Directions: Below are records to repeat exactly; do not include any pictures.

(Data items)
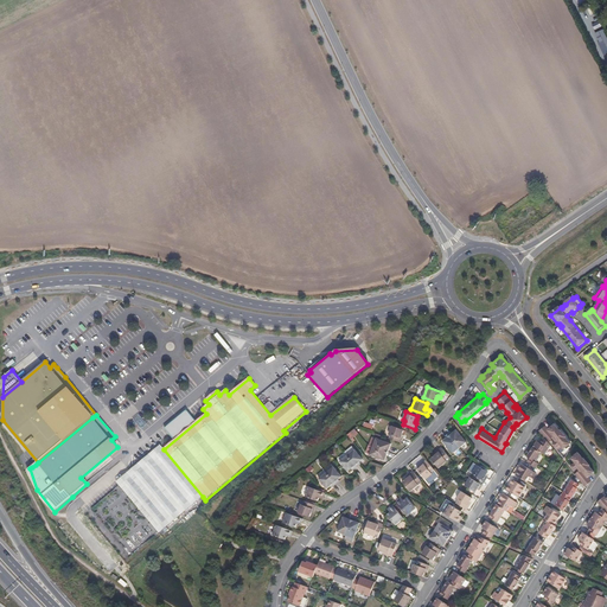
[(390,438),(402,442),(403,436),(402,436),(403,433),(404,429),(393,425),(390,434),(391,434),(390,438)]
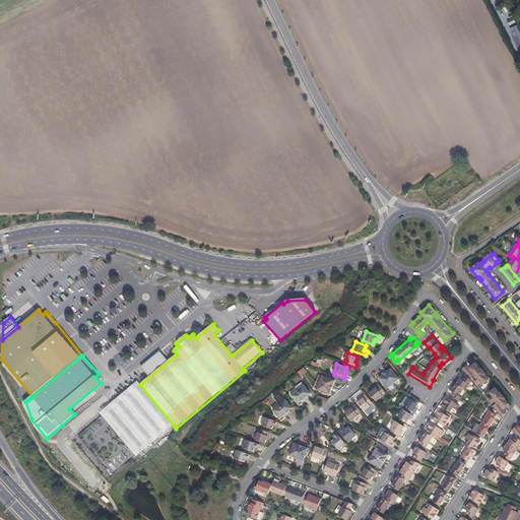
[(469,370),(464,375),(468,380),(474,376),(475,377),(471,380),(475,385),(479,381),(481,384),(486,380),(482,375),(483,374),(478,368),(477,369),(473,364),(467,368),(469,370)]
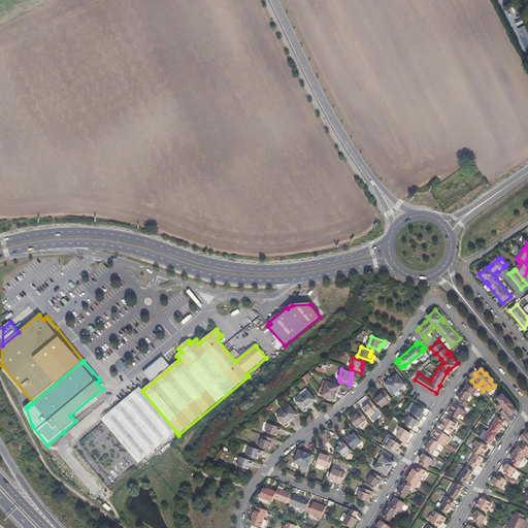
[(472,370),(467,375),(471,381),(476,375),(474,373),(472,370)]
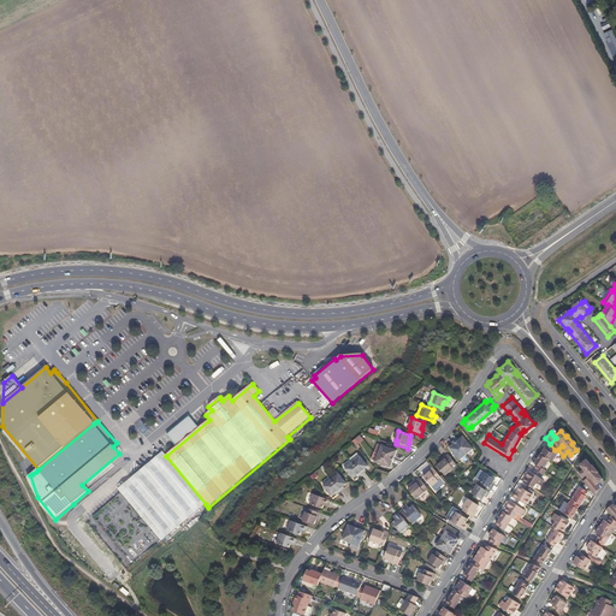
[(463,436),(456,442),(466,454),(473,448),(469,443),(467,440),(463,436)]
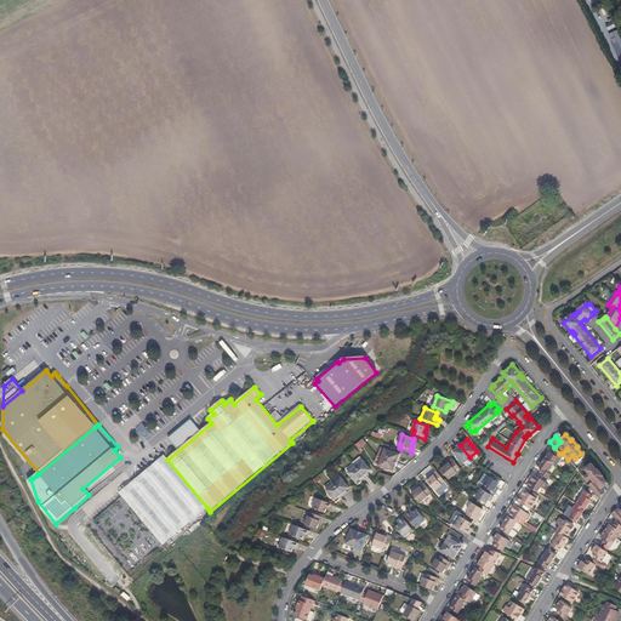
[(469,457),(460,445),(453,450),(457,455),(459,457),(463,462),(469,457)]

Response below:
[(390,438),(402,442),(403,436),(402,436),(403,433),(404,429),(393,425),(390,434),(391,434),(390,438)]
[(469,370),(464,375),(468,380),(474,376),(475,377),(471,380),(475,385),(479,381),(481,384),(486,380),(482,375),(483,374),(478,368),(477,369),(473,364),(467,368),(469,370)]
[(472,370),(467,375),(471,381),(476,375),(474,373),(472,370)]
[(463,436),(456,442),(466,454),(473,448),(469,443),(467,440),(463,436)]
[(469,457),(460,445),(453,450),(457,455),(459,457),(463,462),(469,457)]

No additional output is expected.